ACTIVITY: Set down each line exactly, beginning with the one that contains "shifted: shoe/purple [470,150] to [384,256]" and continuing through the last line of the listing, and nothing else.

RAW DATA:
BEGIN
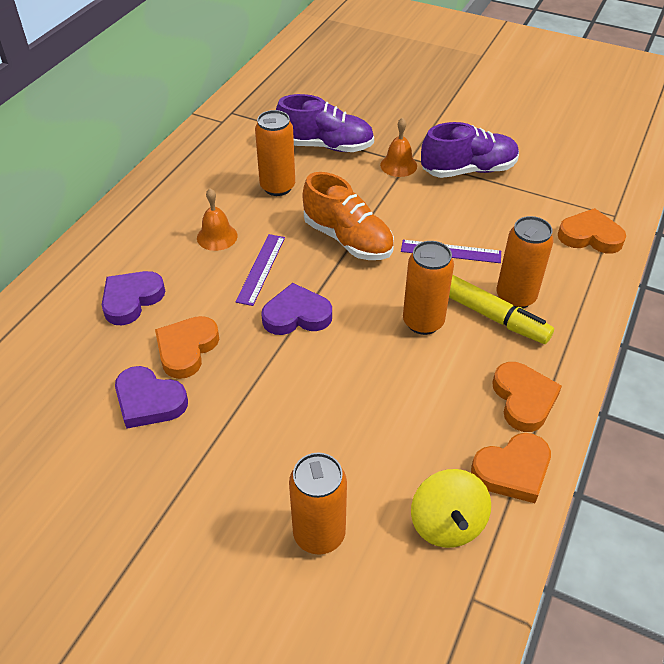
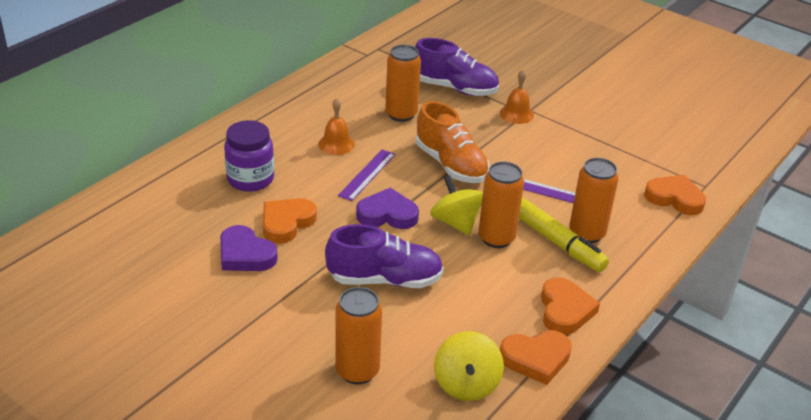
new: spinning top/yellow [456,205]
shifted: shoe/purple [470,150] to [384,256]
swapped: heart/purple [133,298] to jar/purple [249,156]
END
EXPECTED OUTPUT:
shifted: shoe/purple [470,150] to [384,256]
swapped: heart/purple [133,298] to jar/purple [249,156]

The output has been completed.